◆ **Data for analysis**
----

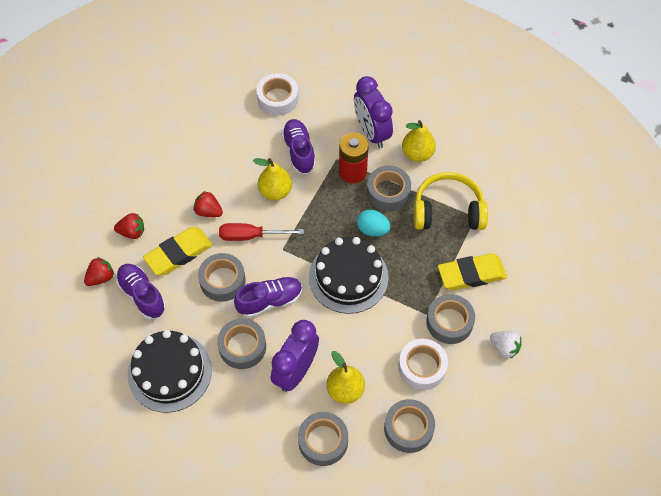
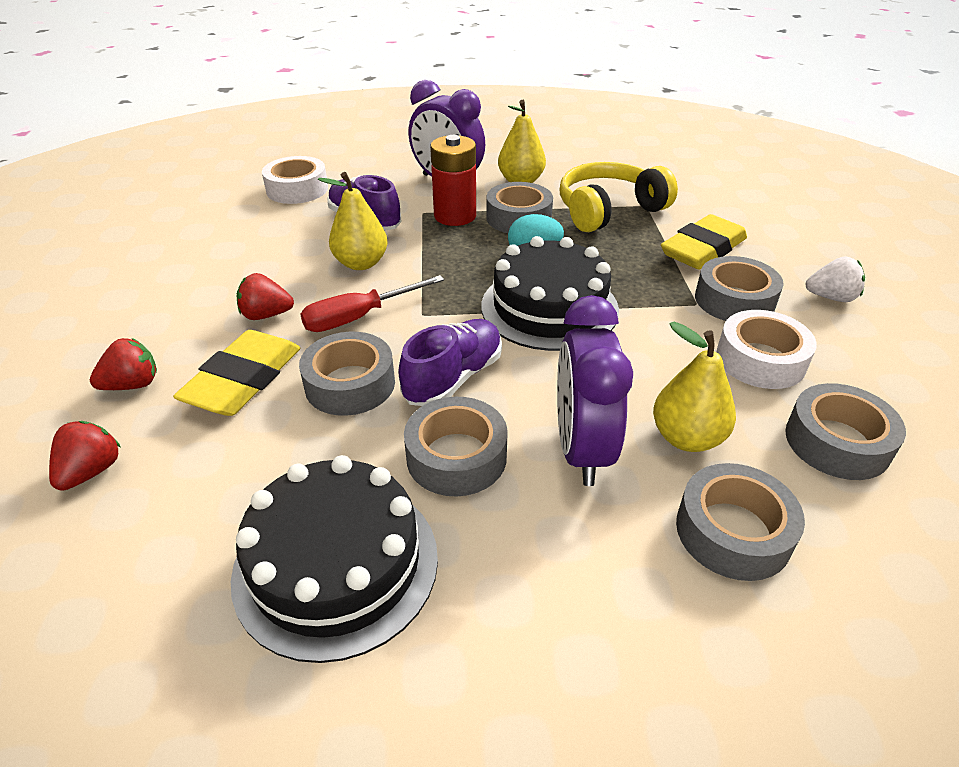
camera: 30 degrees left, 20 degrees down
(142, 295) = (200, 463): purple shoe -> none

----

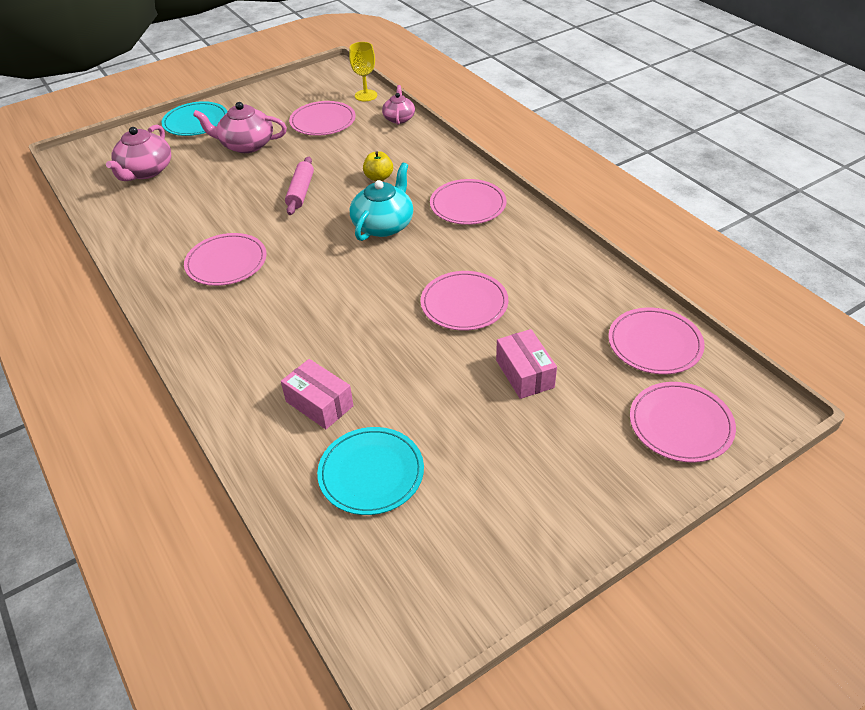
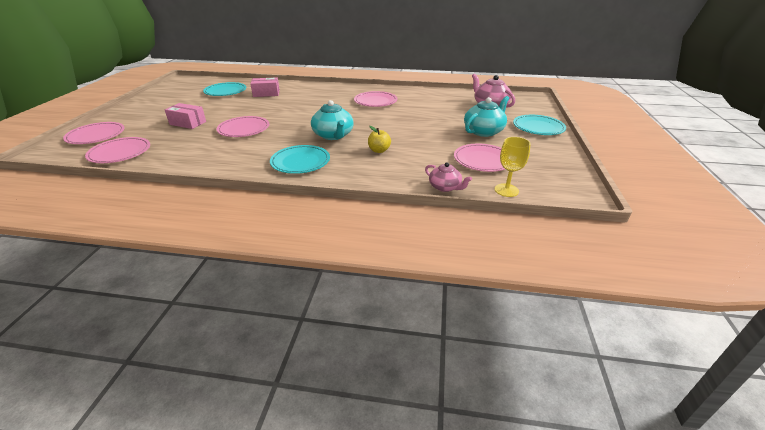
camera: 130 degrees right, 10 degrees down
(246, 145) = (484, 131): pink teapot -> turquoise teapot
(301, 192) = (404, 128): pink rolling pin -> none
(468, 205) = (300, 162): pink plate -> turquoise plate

----

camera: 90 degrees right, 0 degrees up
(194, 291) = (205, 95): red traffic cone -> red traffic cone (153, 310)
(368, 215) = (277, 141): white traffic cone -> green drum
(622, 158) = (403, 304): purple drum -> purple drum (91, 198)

----

◆ **To do**
Return only the lines between the one holding "camera: 90 degrees right, 0 degrees up" and the one holding "(622, 158) = (403, 304): purple", inclusive, exactly as they appear above.

◆ **Task solution**
camera: 90 degrees right, 0 degrees up
(194, 291) = (205, 95): red traffic cone -> red traffic cone (153, 310)
(368, 215) = (277, 141): white traffic cone -> green drum
(622, 158) = (403, 304): purple drum -> purple drum (91, 198)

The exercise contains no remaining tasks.